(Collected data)

######

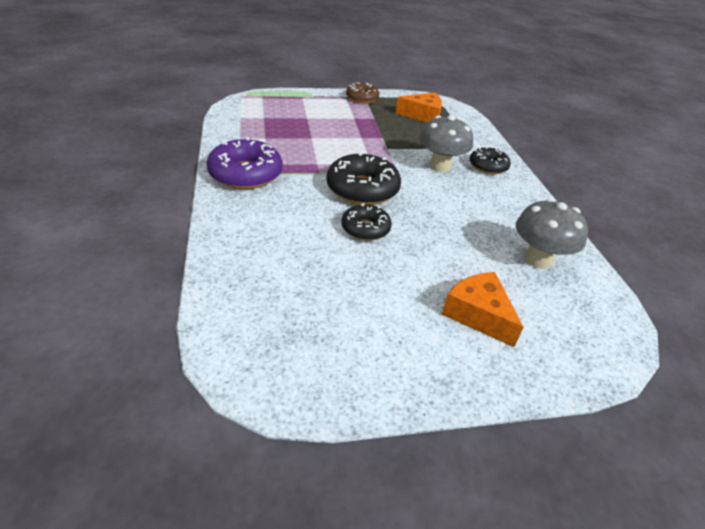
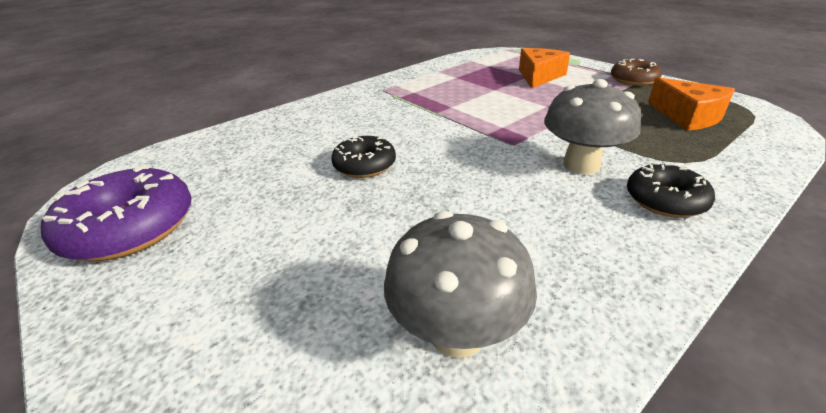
camera: 65 degrees right, 5 degrees down
(245, 174) = (384, 92): purple donut -> purple donut (130, 228)
(362, 189) = (440, 140): black donut -> none
(478, 314) = (251, 299): orange cheese -> orange cheese (539, 76)

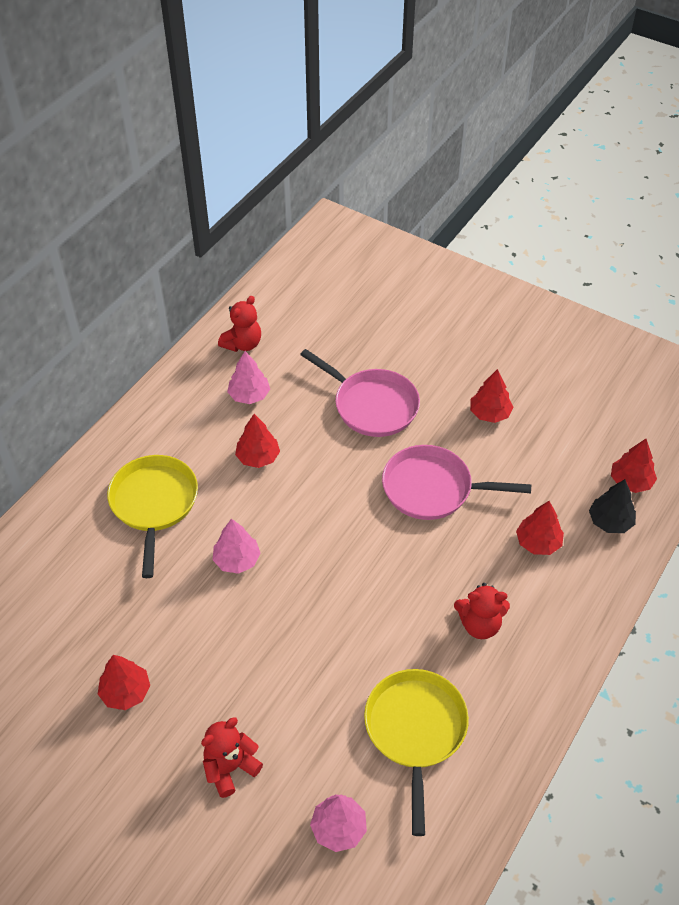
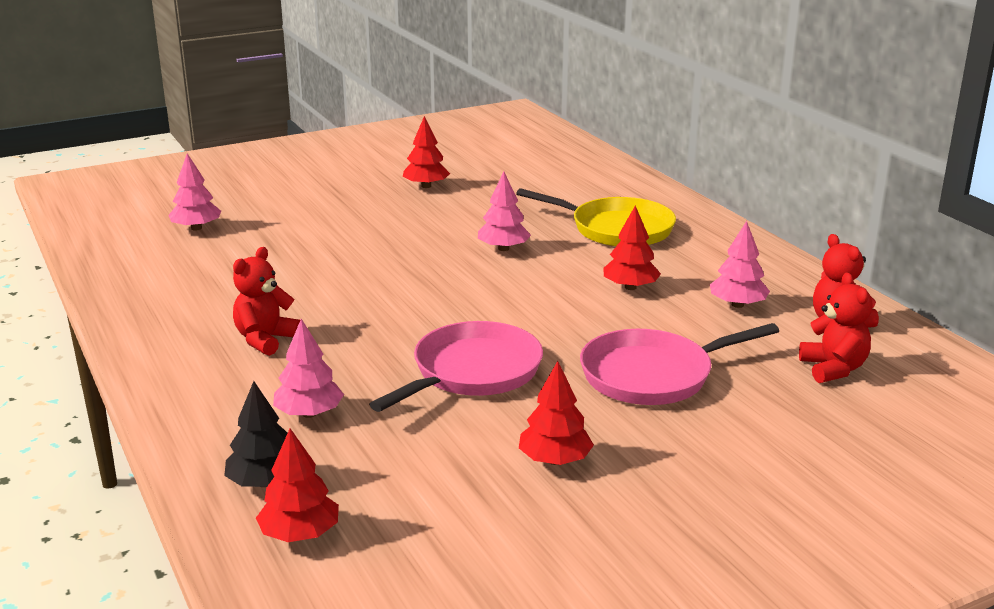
camera: 120 degrees right, 25 degrees down
(230, 768) = (306, 205): red teddy bear -> red teddy bear (833, 369)
(415, 730) = (217, 276): yellow pan -> none
(538, 542) = (309, 414): red tree -> pink tree

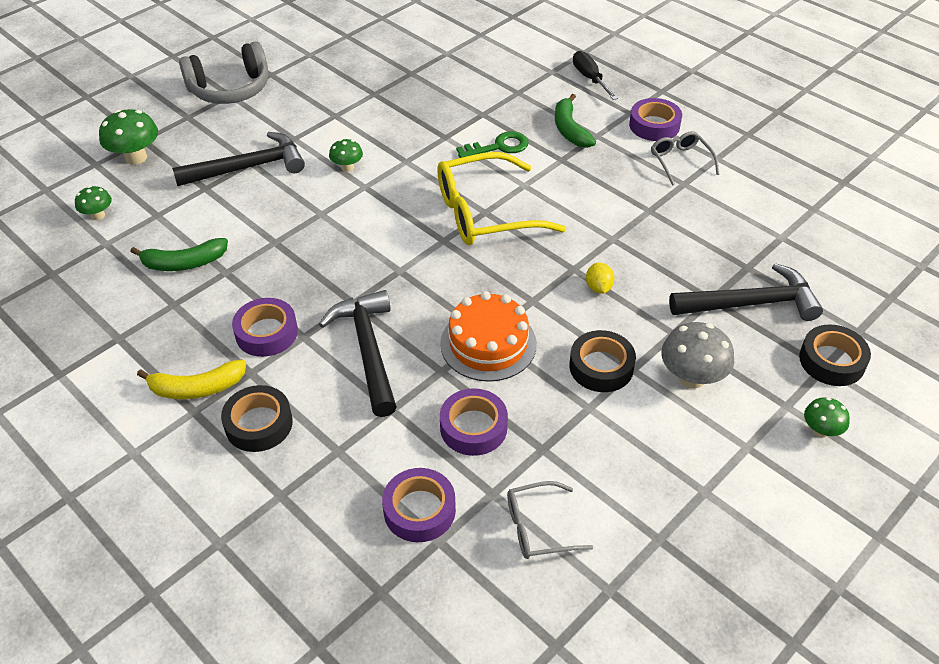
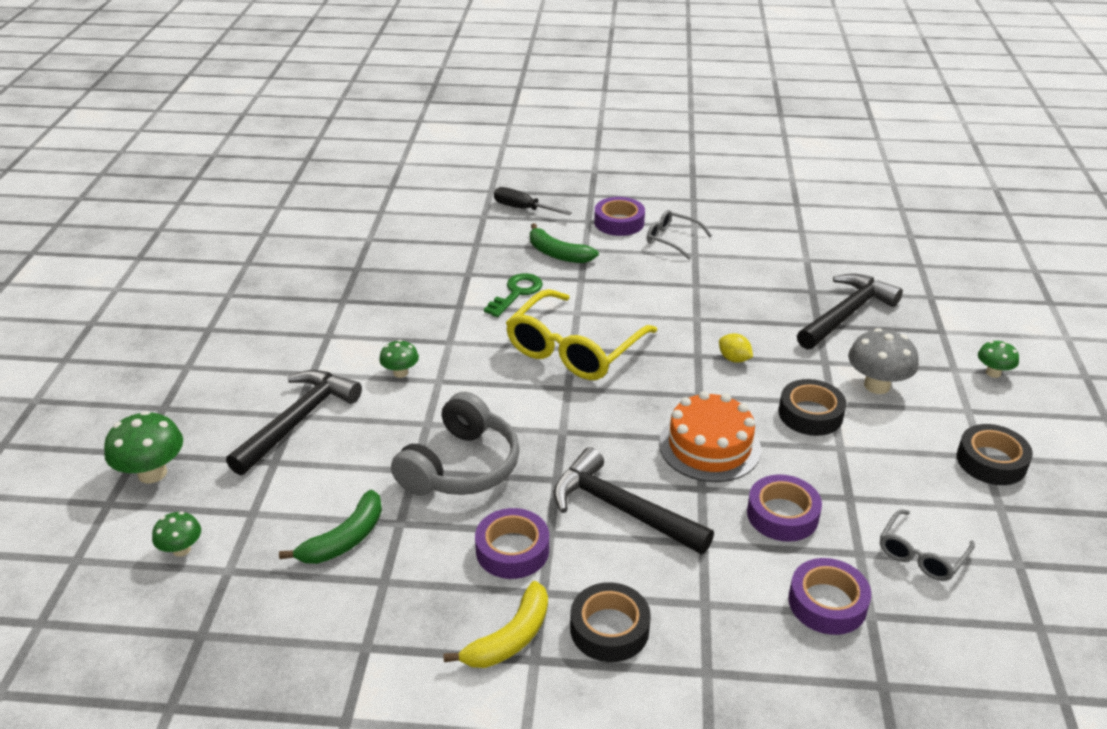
camera: 40 degrees left, 10 degrees down
(230, 89) = (180, 361): grey headphones -> grey headphones (460, 466)
(831, 361) = (941, 324): black tape -> black tape (991, 461)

######

Exercise
From the line containing "(362, 189) = (440, 140): black donut -> none" through the last line of the records, both included, output those lines exactly and nothing else; skip the pictures.

Task answer
(362, 189) = (440, 140): black donut -> none
(478, 314) = (251, 299): orange cheese -> orange cheese (539, 76)

camera: 120 degrees right, 25 degrees down
(230, 768) = (306, 205): red teddy bear -> red teddy bear (833, 369)
(415, 730) = (217, 276): yellow pan -> none
(538, 542) = (309, 414): red tree -> pink tree

camera: 40 degrees left, 10 degrees down
(230, 89) = (180, 361): grey headphones -> grey headphones (460, 466)
(831, 361) = (941, 324): black tape -> black tape (991, 461)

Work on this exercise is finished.